What you have to do:
Restate the records below exactly. Pictures are not part of the copy.
[Material shown — start]
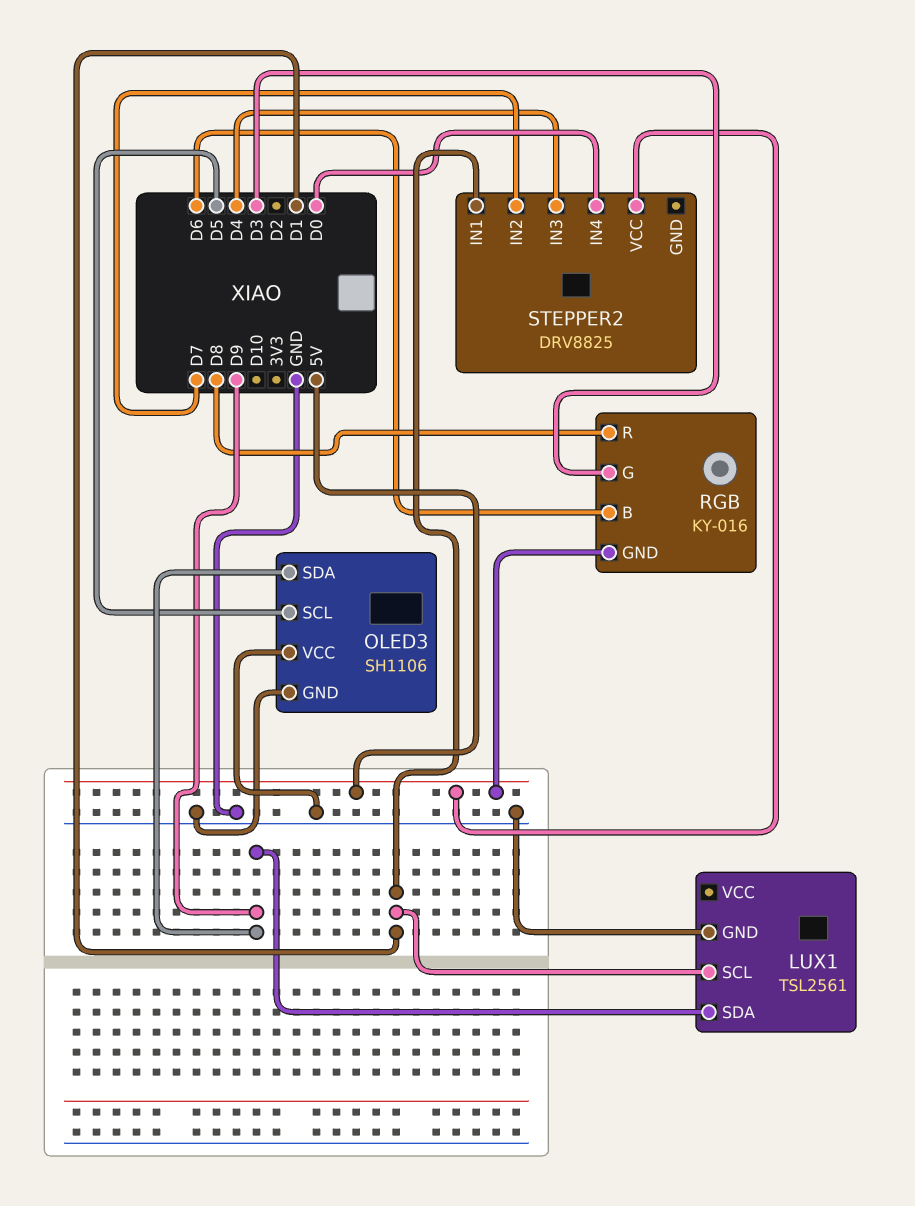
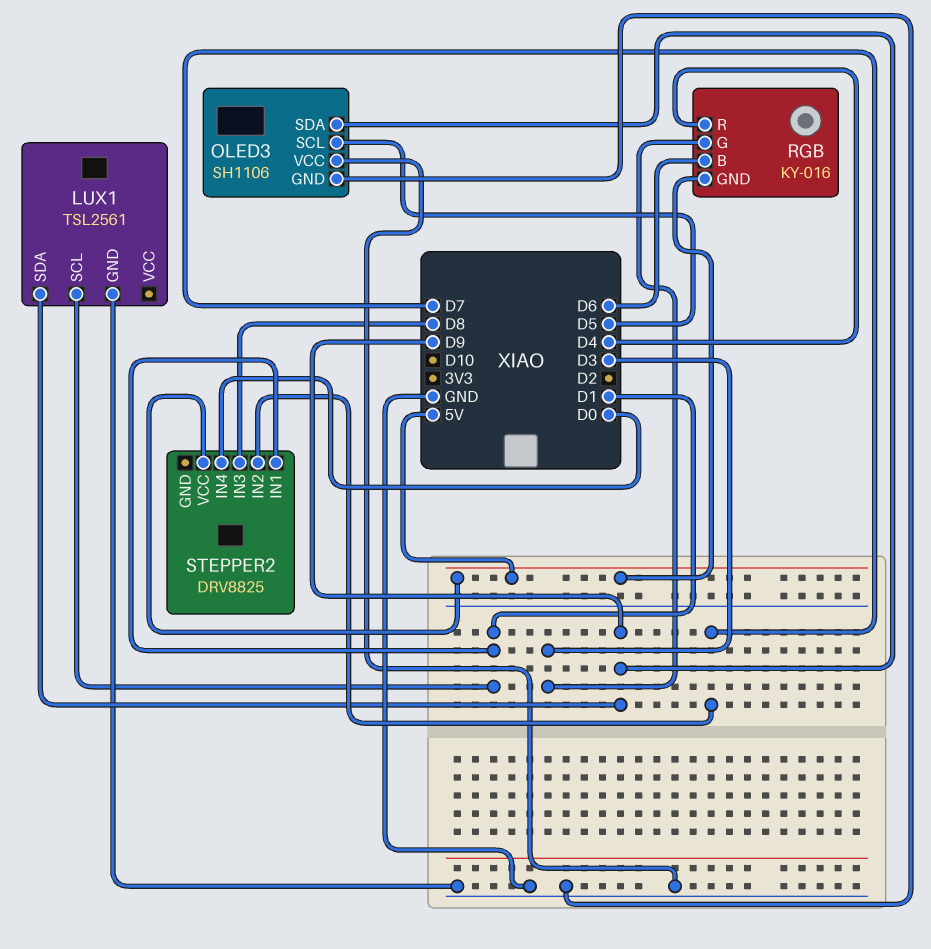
RGB pin R: D8 -> D4
STEPPER2 pin IN3: D4 -> D8

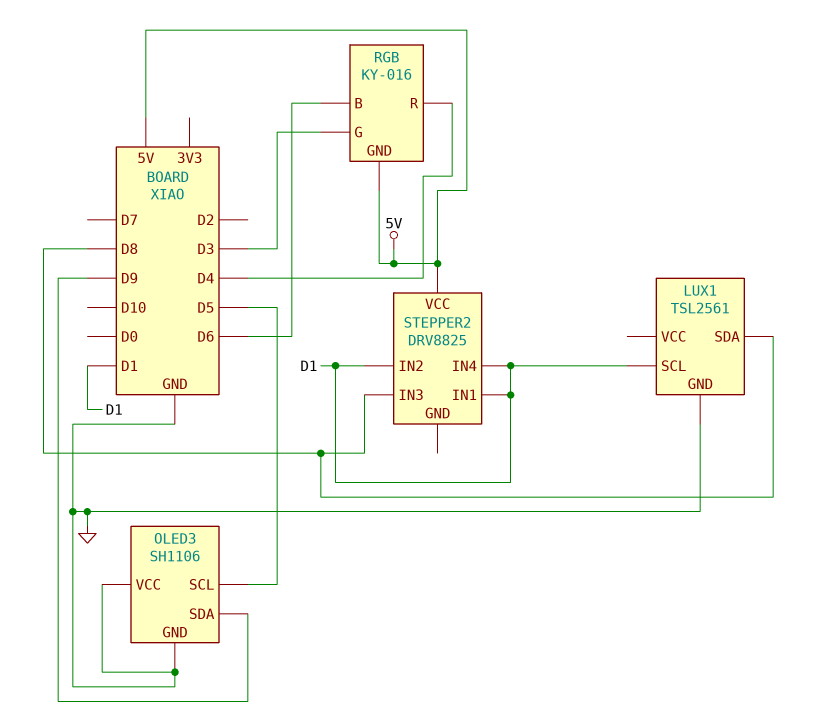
LUX1 pin SDA: D9 -> D8
STEPPER2 pin IN2: D7 -> D1
STEPPER2 pin IN4: D0 -> D1

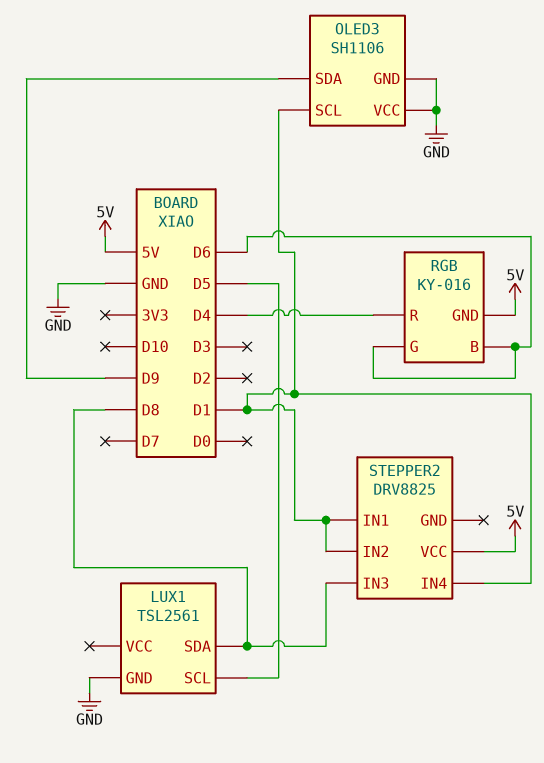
LUX1 pin SCL: D1 -> D5
OLED3 pin SCL: D5 -> D1
RGB pin G: D3 -> D6

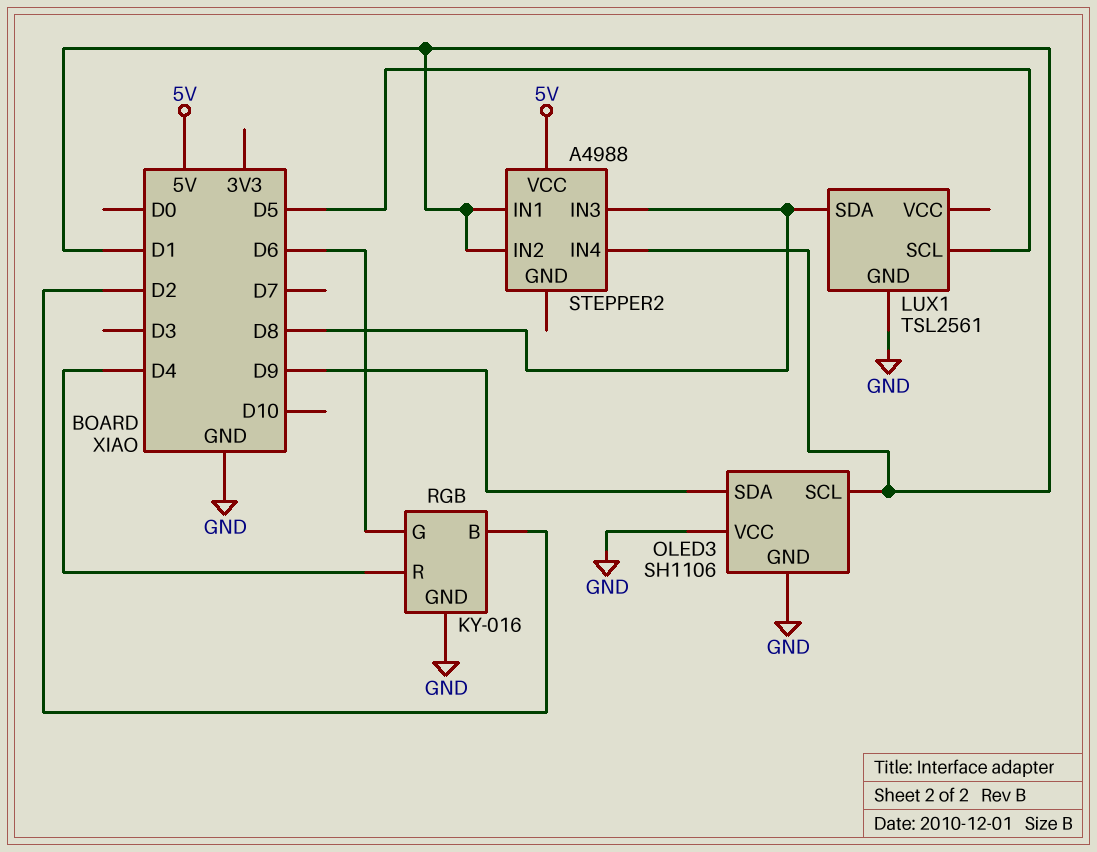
RGB pin B: D6 -> D2
RGB pin GND: 5V -> GND
STEPPER2: DRV8825 -> A4988

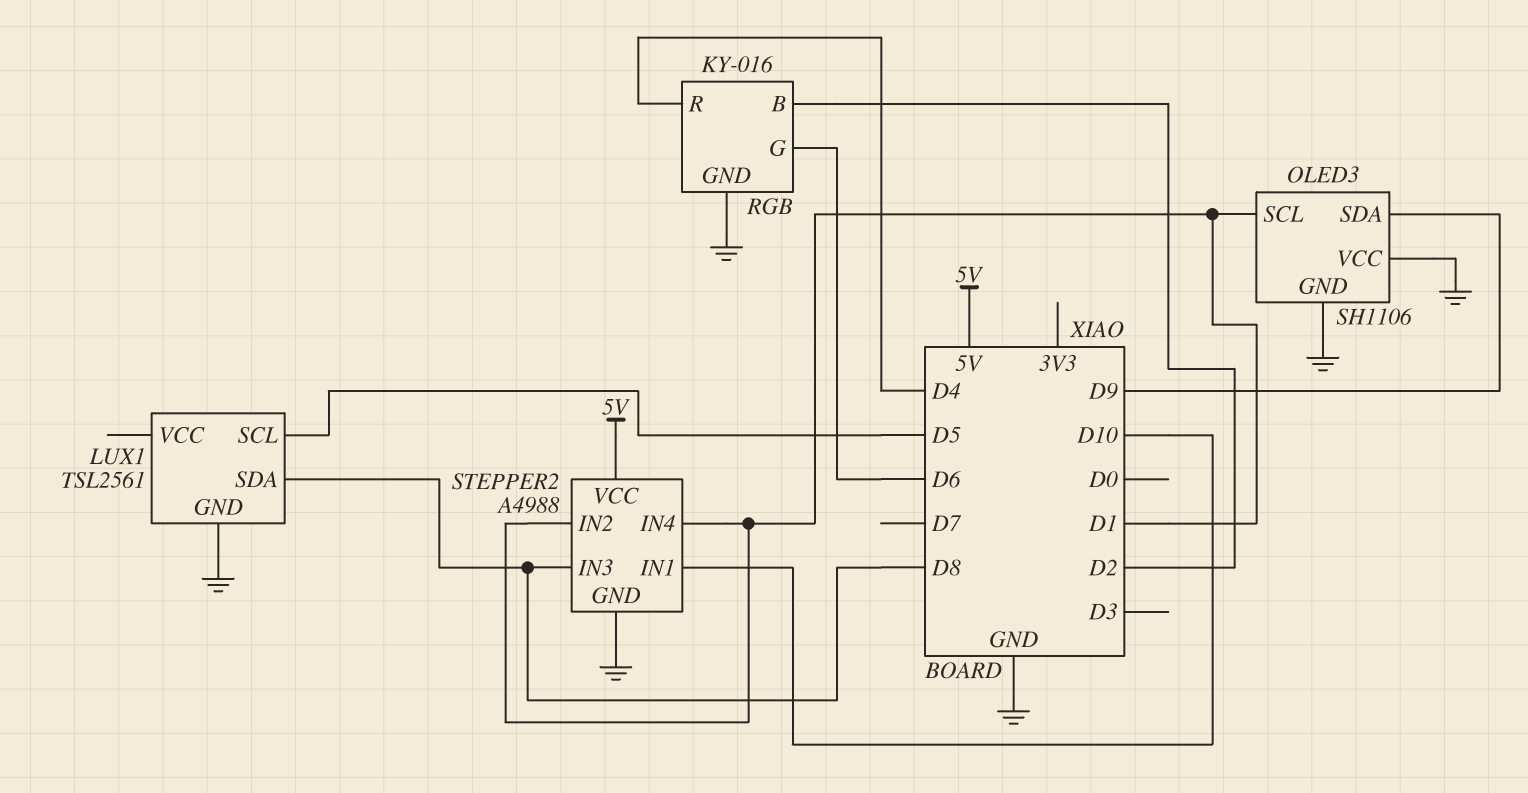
STEPPER2 pin GND: none -> GND
STEPPER2 pin IN1: D1 -> D10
[Material shown — finish]
Answer to the problem:
RGB pin R: D8 -> D4
STEPPER2 pin IN3: D4 -> D8

LUX1 pin SDA: D9 -> D8
STEPPER2 pin IN2: D7 -> D1
STEPPER2 pin IN4: D0 -> D1

LUX1 pin SCL: D1 -> D5
OLED3 pin SCL: D5 -> D1
RGB pin G: D3 -> D6

RGB pin B: D6 -> D2
RGB pin GND: 5V -> GND
STEPPER2: DRV8825 -> A4988

STEPPER2 pin GND: none -> GND
STEPPER2 pin IN1: D1 -> D10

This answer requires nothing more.